## TASK INSTRUCTIONS
How many lines in the data below have the string "orange"? Reply with the number alone.

## EXERCISE DATA
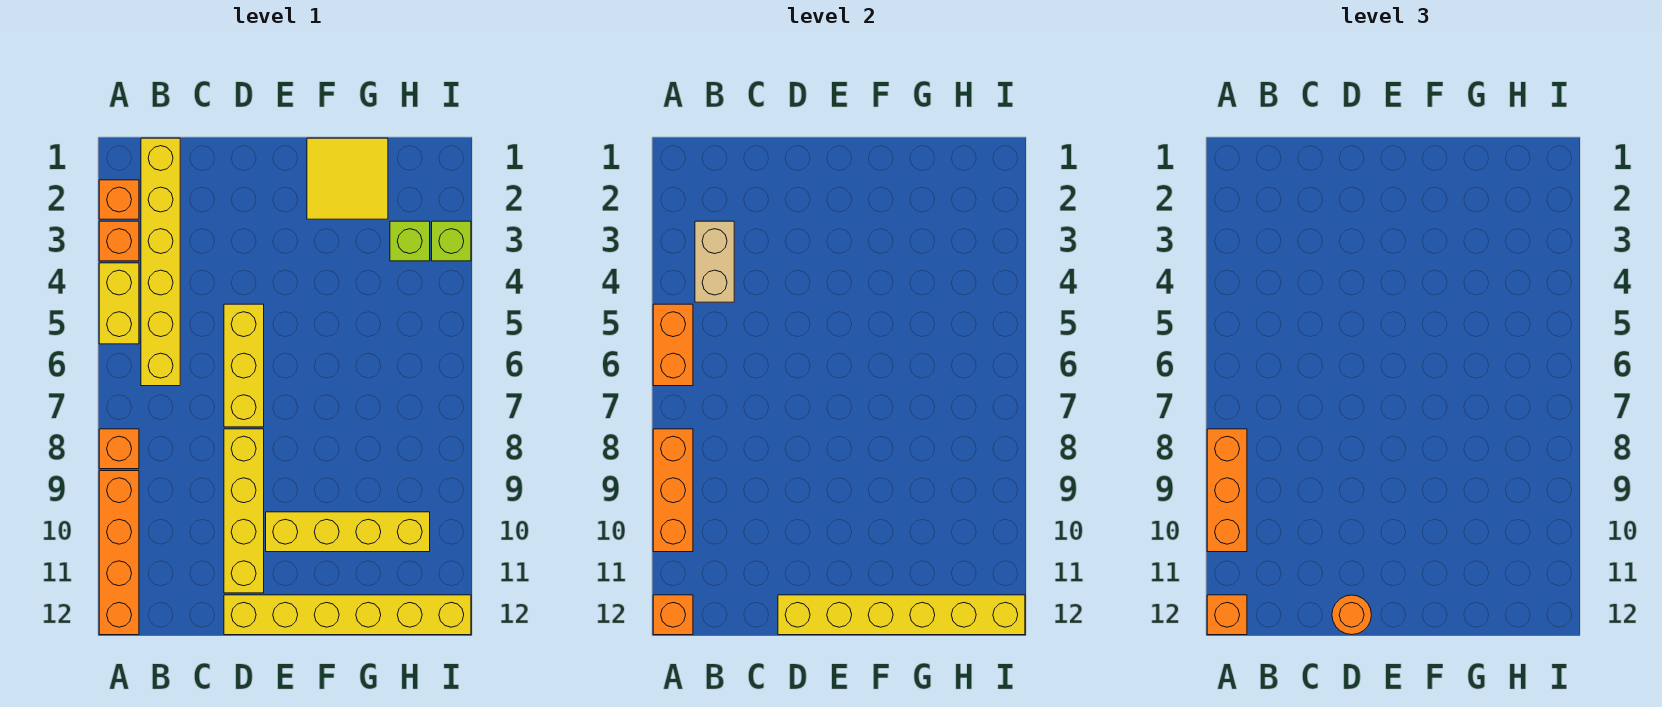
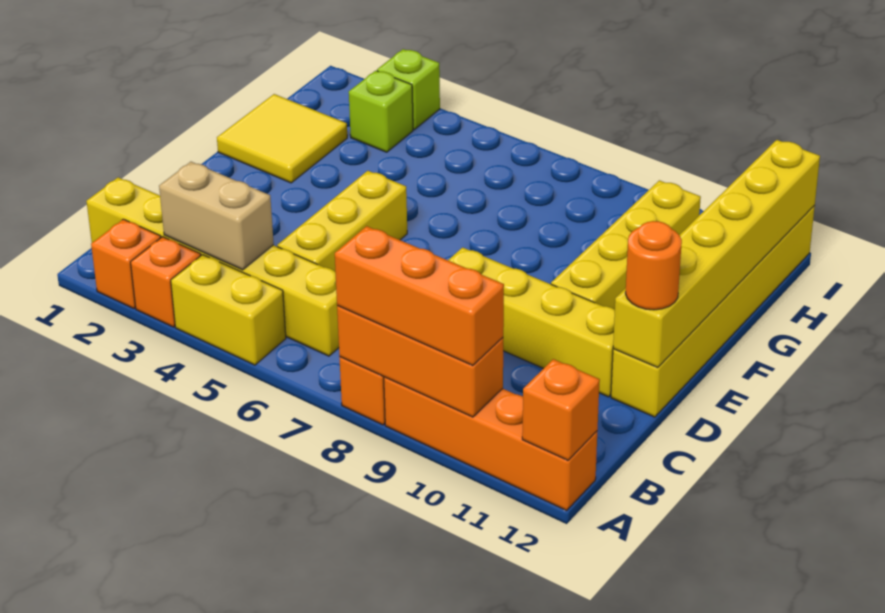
orange brick A5:A6 level 2 -> none
orange brick A12 level 3 -> none
yellow brick D5:D7 level 1 -> yellow brick C5:E5 level 1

## EXPECTED ANSWER
2